═══ Exercise inputs ═══

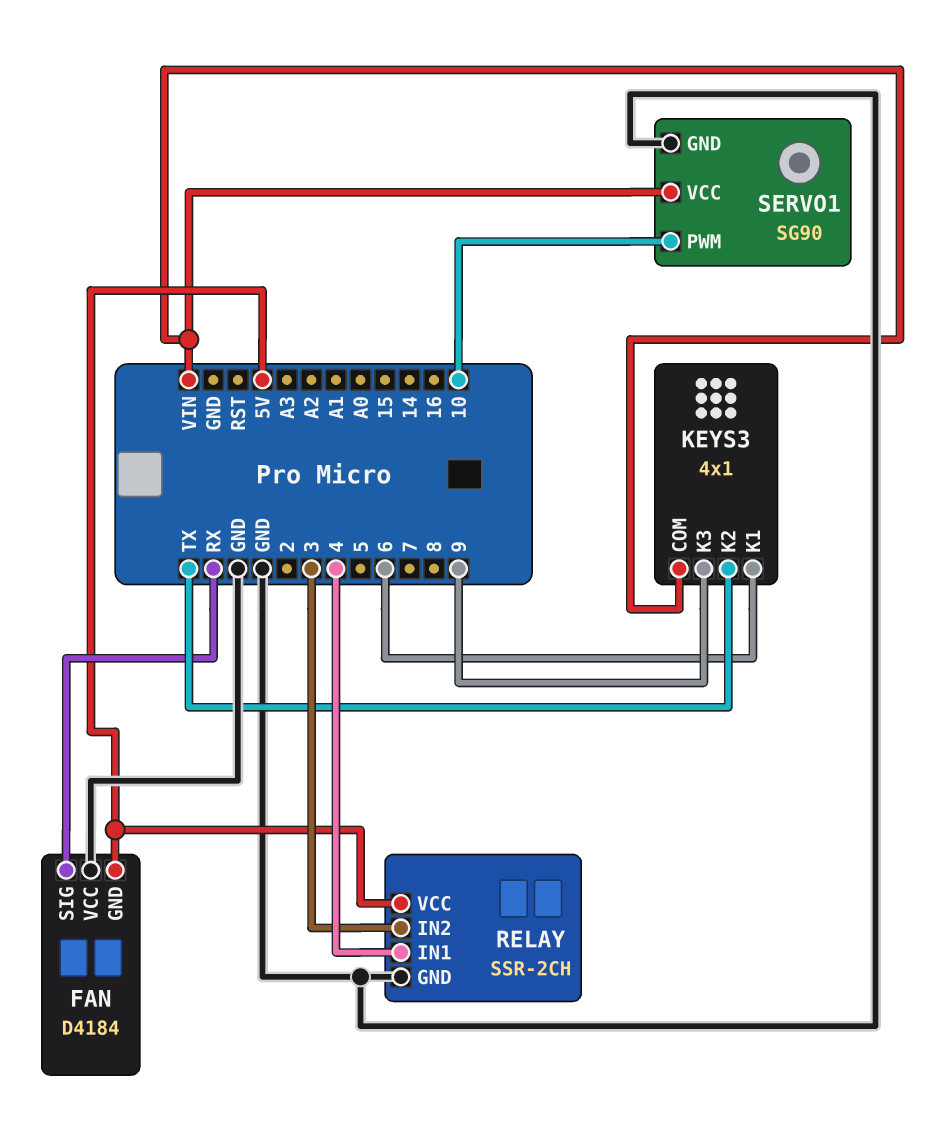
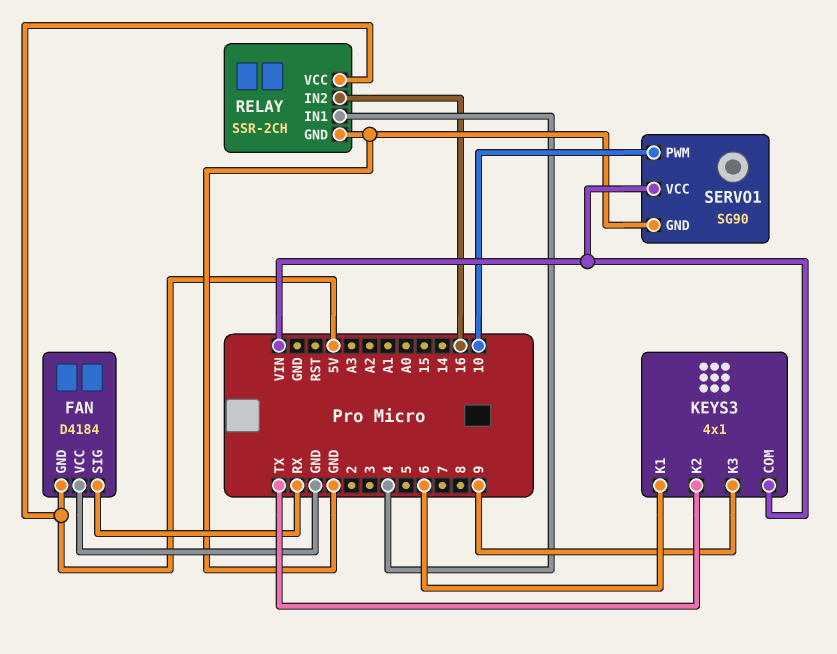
RELAY pin IN2: 3 -> 16

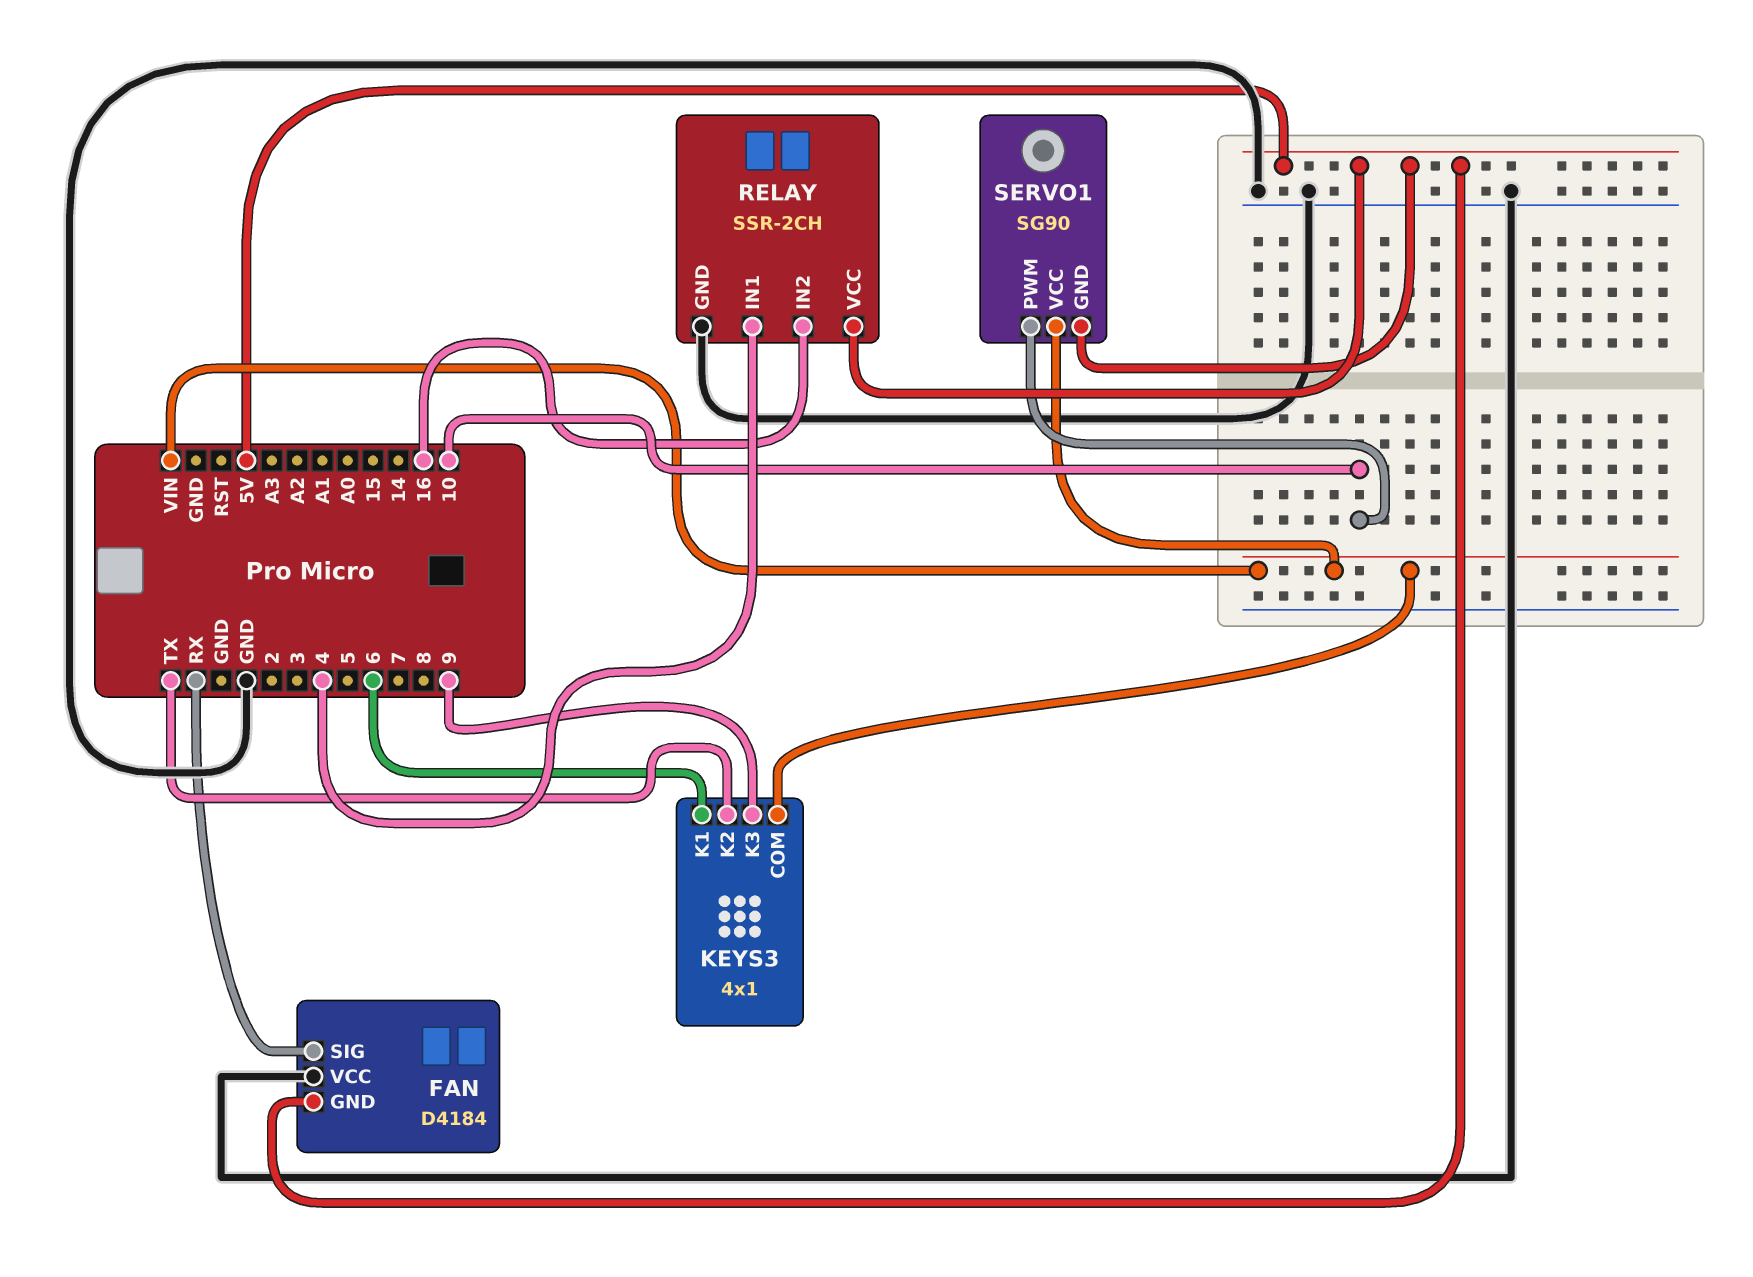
SERVO1 pin GND: GND -> 5V

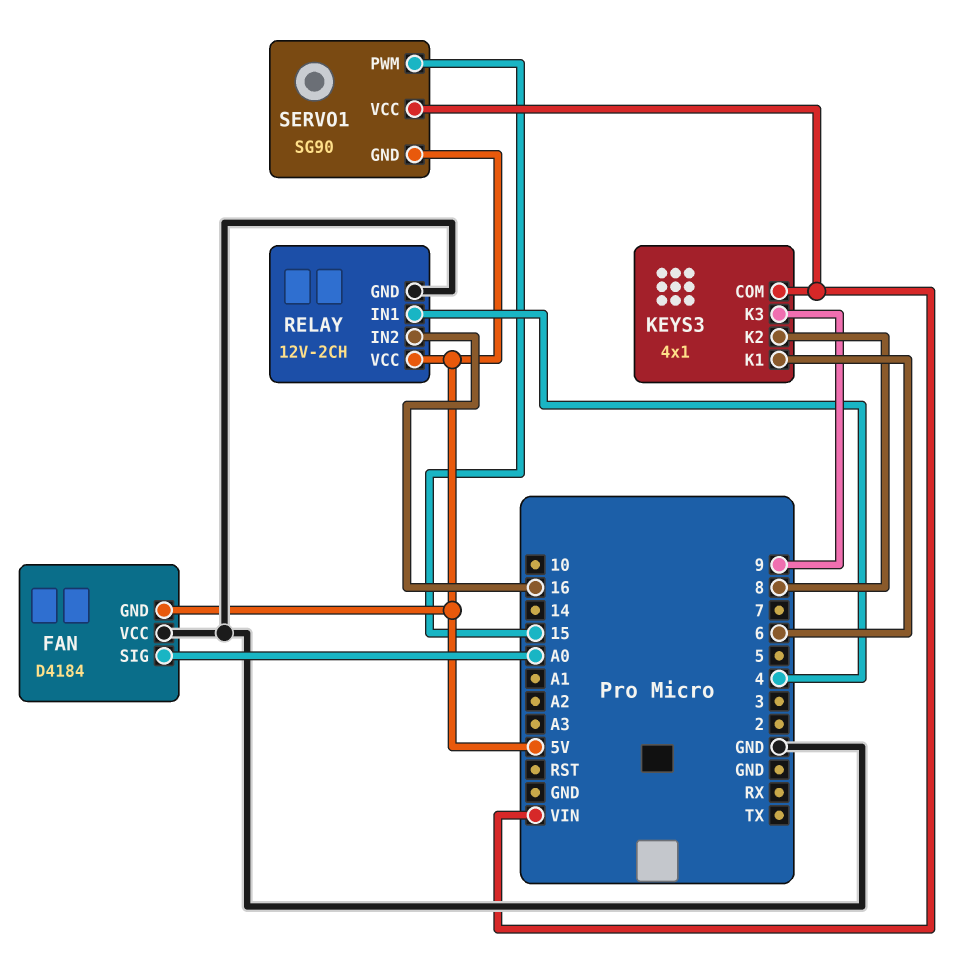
FAN pin SIG: RX -> A0
KEYS3 pin K2: TX -> 8
RELAY: SSR-2CH -> 12V-2CH
SERVO1 pin PWM: 10 -> 15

═══

Instructions to follow:
Write out the lines beginning at the line with "SERVO1 pin GND: GND -> 5V" and ending at the last line of the entries. Include no pictures.

Solution below:
SERVO1 pin GND: GND -> 5V

FAN pin SIG: RX -> A0
KEYS3 pin K2: TX -> 8
RELAY: SSR-2CH -> 12V-2CH
SERVO1 pin PWM: 10 -> 15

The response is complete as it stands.